• TASK ITEM
When you reach the line containing "tan plate B1 level 1 -> tan plate G6 level 1" in the data below, begin returning lines exactly as written, and stop once the line containing "lime brick I2:I3" has been returned.

• GIVEN DATA
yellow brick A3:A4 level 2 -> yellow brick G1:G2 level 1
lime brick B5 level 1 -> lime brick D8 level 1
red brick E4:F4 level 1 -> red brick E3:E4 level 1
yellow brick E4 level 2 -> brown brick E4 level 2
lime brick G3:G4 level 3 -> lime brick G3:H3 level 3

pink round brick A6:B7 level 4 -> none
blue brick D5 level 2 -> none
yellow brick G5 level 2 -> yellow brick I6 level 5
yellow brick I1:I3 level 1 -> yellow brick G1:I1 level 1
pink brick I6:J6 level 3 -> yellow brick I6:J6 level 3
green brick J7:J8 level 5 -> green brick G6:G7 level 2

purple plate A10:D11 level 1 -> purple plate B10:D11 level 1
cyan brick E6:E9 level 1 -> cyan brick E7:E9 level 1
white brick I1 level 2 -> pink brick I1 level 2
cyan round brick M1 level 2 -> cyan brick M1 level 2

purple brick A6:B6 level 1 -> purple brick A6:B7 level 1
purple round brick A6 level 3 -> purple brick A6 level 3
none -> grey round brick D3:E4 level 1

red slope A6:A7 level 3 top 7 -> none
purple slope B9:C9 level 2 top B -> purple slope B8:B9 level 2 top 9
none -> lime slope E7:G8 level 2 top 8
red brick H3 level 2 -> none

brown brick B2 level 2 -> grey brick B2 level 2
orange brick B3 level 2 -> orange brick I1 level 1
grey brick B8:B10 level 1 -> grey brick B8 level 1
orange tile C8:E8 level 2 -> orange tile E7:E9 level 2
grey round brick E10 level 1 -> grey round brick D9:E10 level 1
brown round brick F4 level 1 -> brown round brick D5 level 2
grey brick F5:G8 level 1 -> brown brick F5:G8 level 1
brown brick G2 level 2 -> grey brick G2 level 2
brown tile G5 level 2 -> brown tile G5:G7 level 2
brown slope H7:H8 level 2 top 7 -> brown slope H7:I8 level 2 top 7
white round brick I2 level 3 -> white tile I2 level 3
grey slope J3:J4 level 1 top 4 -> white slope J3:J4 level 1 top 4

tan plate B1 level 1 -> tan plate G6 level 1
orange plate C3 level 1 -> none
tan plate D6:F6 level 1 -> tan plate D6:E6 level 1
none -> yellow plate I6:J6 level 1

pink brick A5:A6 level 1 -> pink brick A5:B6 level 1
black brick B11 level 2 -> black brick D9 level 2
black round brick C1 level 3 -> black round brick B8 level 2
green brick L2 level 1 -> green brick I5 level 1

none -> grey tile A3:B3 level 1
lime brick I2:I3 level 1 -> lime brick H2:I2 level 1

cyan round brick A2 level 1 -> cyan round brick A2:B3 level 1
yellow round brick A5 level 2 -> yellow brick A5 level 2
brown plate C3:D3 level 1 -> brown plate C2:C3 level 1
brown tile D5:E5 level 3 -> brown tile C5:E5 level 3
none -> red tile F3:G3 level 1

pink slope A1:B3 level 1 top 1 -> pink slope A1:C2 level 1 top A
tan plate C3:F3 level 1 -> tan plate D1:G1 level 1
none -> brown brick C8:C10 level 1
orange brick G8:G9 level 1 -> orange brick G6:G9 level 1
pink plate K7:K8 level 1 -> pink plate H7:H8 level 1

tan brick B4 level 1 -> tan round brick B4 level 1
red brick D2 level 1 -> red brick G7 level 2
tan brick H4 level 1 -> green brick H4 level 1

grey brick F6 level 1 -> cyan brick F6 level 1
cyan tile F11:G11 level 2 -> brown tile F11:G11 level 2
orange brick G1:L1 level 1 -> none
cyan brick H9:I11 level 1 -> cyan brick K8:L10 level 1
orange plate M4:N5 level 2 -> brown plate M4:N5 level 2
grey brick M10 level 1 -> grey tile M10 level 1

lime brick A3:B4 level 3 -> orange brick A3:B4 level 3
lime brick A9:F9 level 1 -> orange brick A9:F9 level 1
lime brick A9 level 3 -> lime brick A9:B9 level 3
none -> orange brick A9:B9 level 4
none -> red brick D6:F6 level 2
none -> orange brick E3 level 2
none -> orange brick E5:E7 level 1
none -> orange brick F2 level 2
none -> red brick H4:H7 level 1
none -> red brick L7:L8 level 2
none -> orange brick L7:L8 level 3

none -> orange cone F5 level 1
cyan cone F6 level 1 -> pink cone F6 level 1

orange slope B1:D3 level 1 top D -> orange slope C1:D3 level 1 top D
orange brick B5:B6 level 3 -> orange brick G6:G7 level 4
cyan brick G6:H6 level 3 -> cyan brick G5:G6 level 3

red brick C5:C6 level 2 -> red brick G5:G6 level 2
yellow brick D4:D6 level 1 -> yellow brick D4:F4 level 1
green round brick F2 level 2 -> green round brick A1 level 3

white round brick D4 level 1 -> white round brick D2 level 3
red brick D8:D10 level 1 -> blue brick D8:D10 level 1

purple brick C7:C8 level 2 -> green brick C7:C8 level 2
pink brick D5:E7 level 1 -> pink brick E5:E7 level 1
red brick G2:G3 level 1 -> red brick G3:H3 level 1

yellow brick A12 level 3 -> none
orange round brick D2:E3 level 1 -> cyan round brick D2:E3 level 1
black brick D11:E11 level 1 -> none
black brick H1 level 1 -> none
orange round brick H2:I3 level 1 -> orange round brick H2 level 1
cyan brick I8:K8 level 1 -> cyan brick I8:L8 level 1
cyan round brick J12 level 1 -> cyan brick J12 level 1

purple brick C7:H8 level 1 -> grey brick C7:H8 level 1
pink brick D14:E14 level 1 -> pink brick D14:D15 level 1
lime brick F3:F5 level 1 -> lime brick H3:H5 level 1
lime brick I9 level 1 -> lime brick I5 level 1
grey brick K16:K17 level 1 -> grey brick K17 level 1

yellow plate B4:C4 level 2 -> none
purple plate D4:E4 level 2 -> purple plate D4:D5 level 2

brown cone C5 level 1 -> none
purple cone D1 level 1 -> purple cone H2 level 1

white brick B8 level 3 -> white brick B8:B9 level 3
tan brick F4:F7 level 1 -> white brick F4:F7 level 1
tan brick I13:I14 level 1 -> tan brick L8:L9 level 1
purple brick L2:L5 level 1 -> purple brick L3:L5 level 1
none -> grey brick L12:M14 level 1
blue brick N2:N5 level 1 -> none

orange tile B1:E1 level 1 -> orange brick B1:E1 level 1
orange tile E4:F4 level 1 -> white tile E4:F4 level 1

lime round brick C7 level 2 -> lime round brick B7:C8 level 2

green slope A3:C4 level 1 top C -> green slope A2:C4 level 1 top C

• TASK ANSWER
tan plate B1 level 1 -> tan plate G6 level 1
orange plate C3 level 1 -> none
tan plate D6:F6 level 1 -> tan plate D6:E6 level 1
none -> yellow plate I6:J6 level 1

pink brick A5:A6 level 1 -> pink brick A5:B6 level 1
black brick B11 level 2 -> black brick D9 level 2
black round brick C1 level 3 -> black round brick B8 level 2
green brick L2 level 1 -> green brick I5 level 1

none -> grey tile A3:B3 level 1
lime brick I2:I3 level 1 -> lime brick H2:I2 level 1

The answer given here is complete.